--- start ---

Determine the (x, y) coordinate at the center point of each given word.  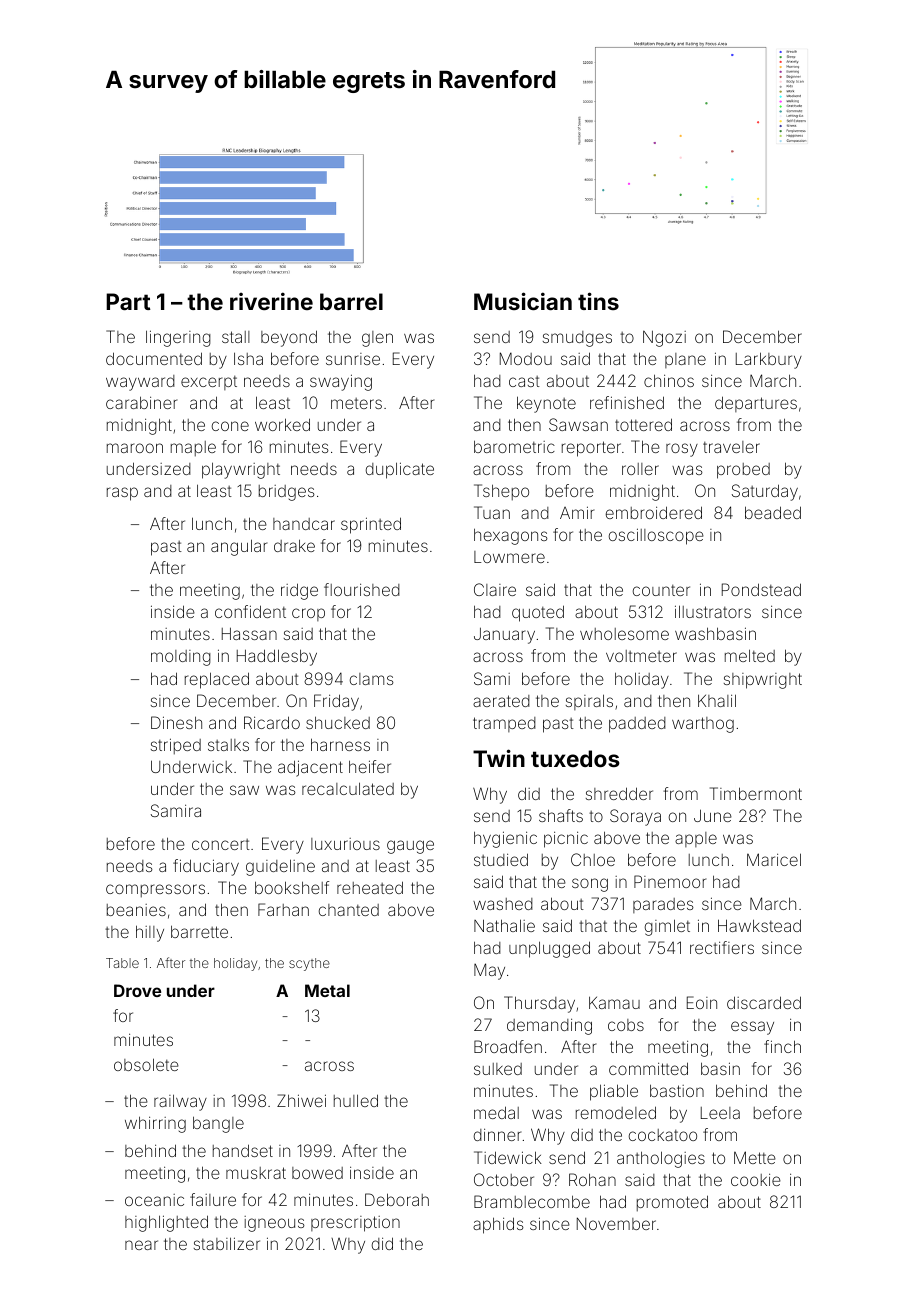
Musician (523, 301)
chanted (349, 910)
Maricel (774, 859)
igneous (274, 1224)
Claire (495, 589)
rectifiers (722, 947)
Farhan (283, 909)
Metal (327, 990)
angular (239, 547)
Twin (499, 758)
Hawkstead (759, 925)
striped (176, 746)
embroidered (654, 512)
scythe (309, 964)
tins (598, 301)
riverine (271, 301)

--- end ---
--- start ---

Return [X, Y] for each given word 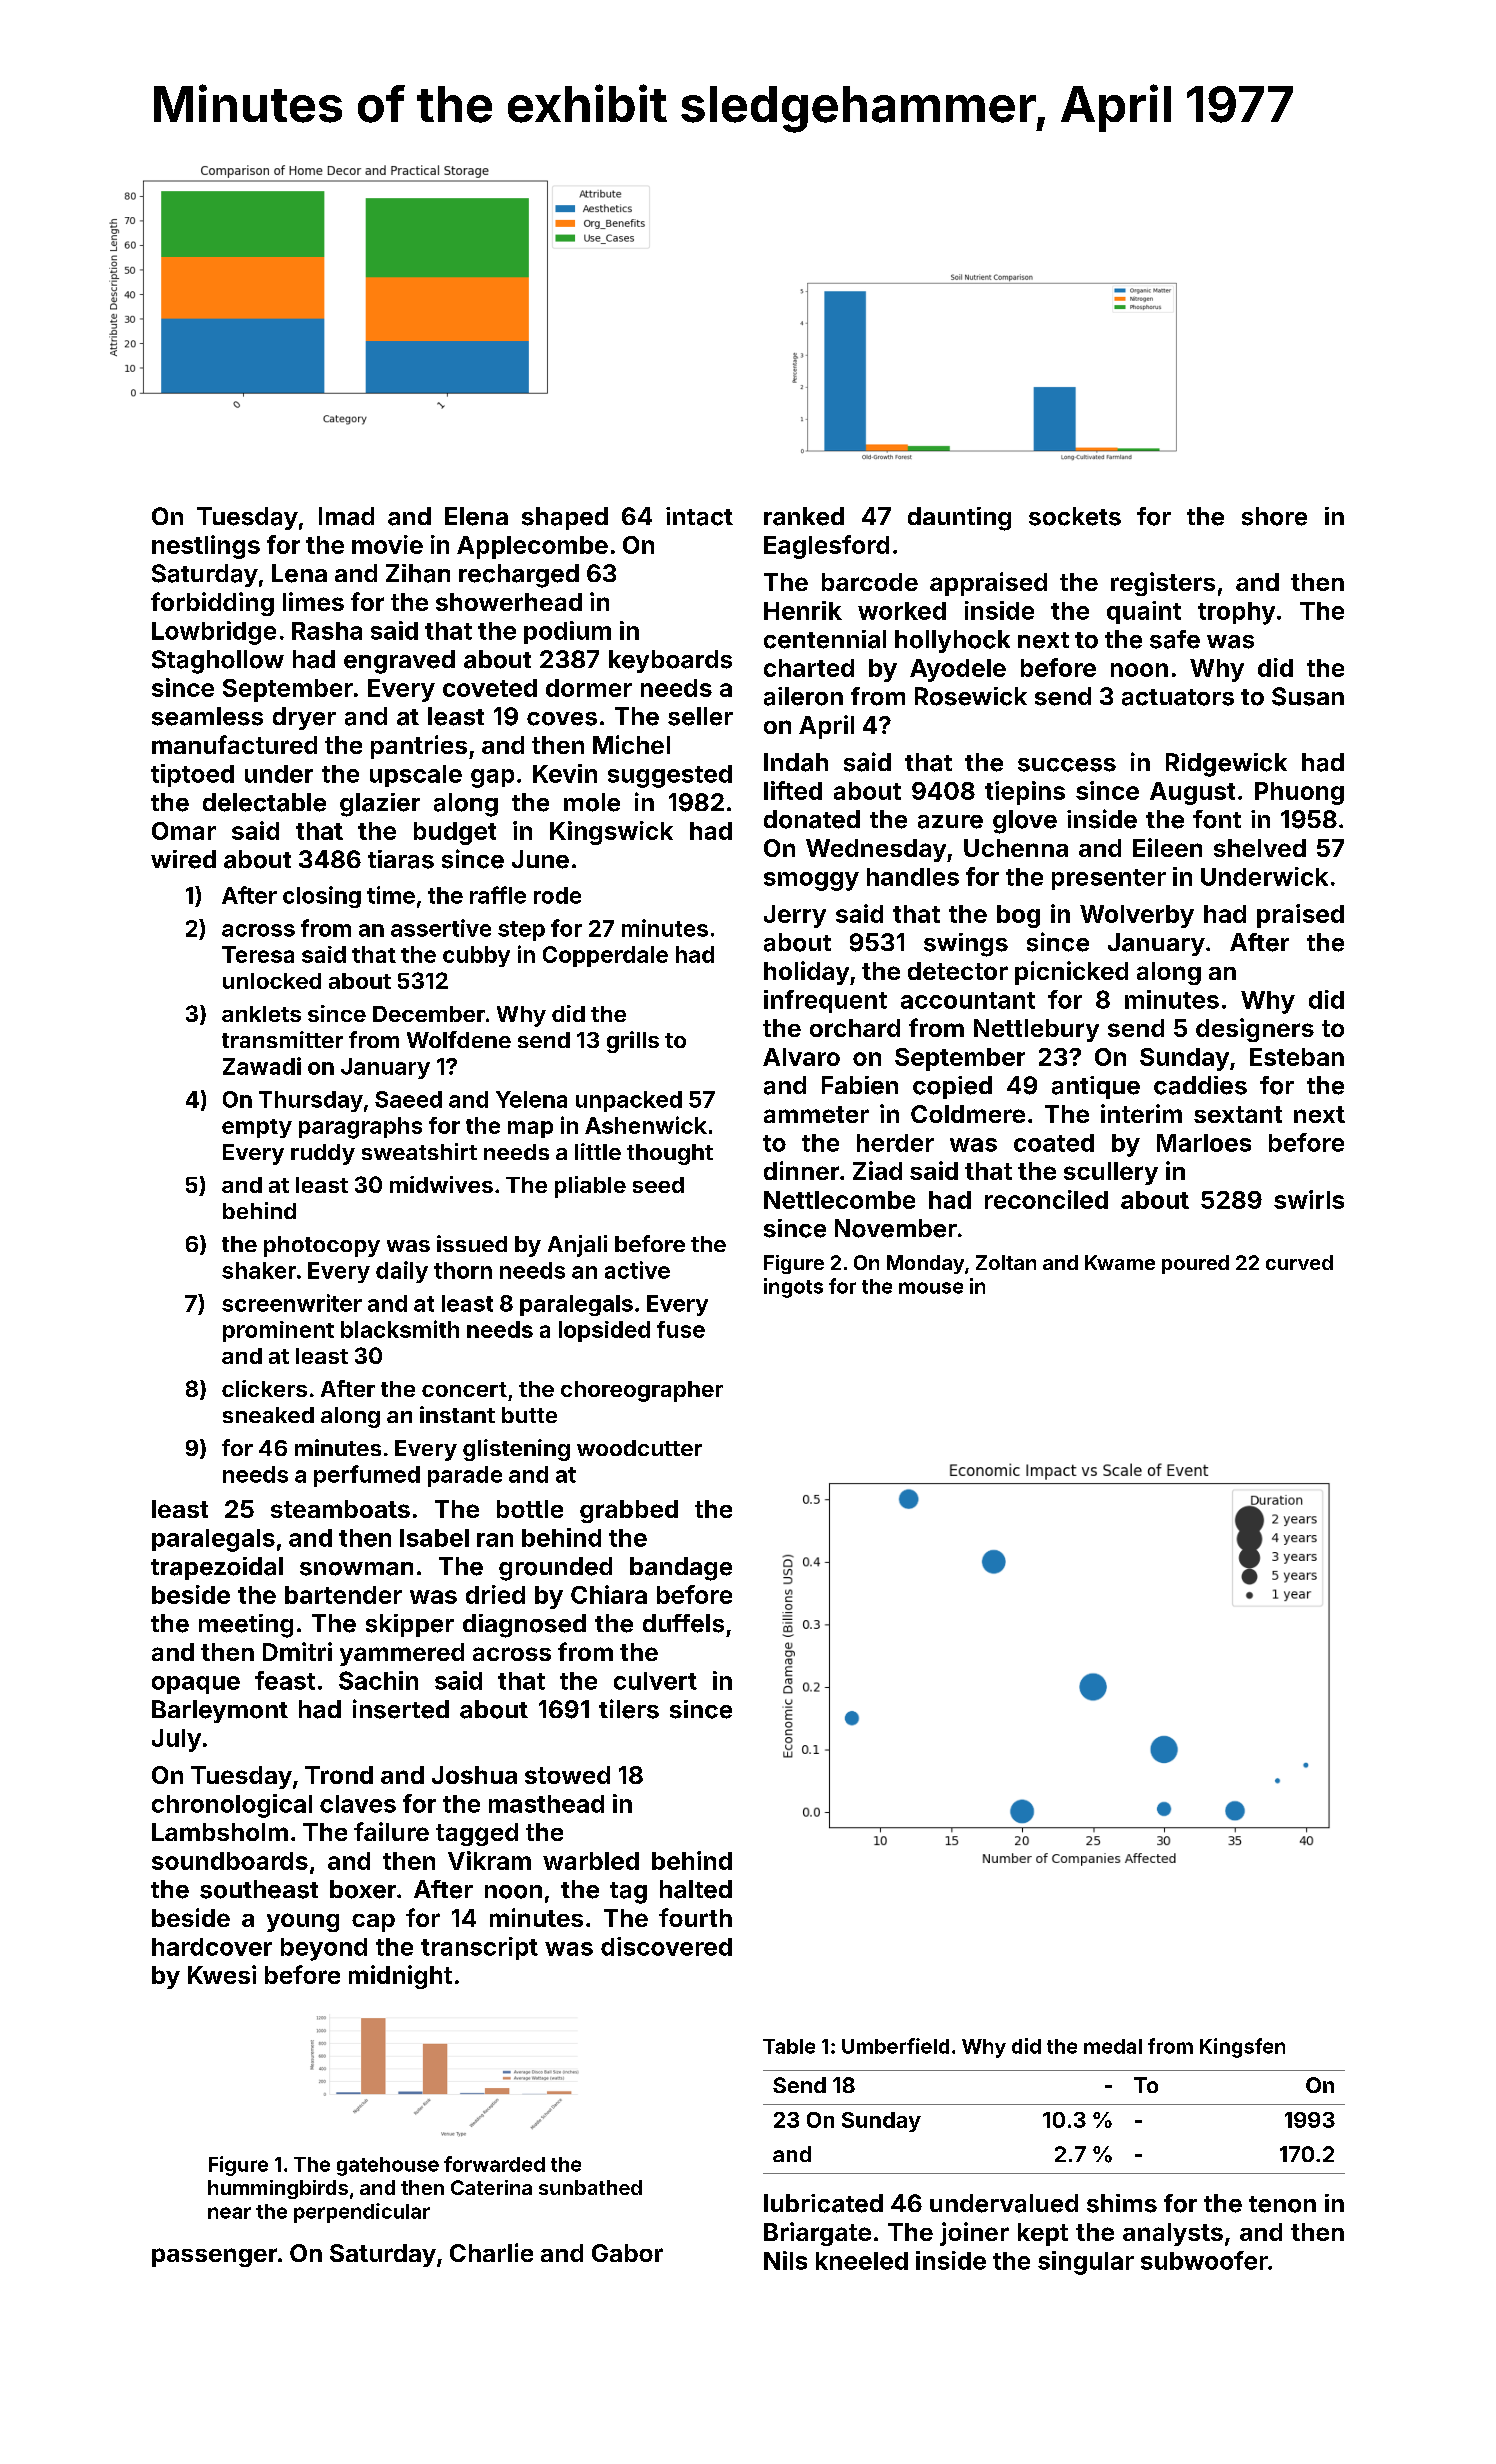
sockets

--- end ---

Written problem
Revise the rows from the line with "Determine the (x, y)" up to and including the line with "riverine (271, 301)", swapping "center point" for "midpoint" and keeping everything else unchanged. Leave the pictures out of your answer.

Answer
Determine the (x, y) coordinate at the midpoint of each given word.  
Musician (523, 301)
chanted (349, 910)
Maricel (774, 859)
igneous (274, 1224)
Claire (495, 589)
rectifiers (722, 947)
Farhan (283, 909)
Metal (327, 990)
angular (239, 547)
Twin (499, 758)
Hawkstead (759, 925)
striped (176, 746)
embroidered (654, 512)
scythe (309, 964)
tins (598, 301)
riverine (271, 301)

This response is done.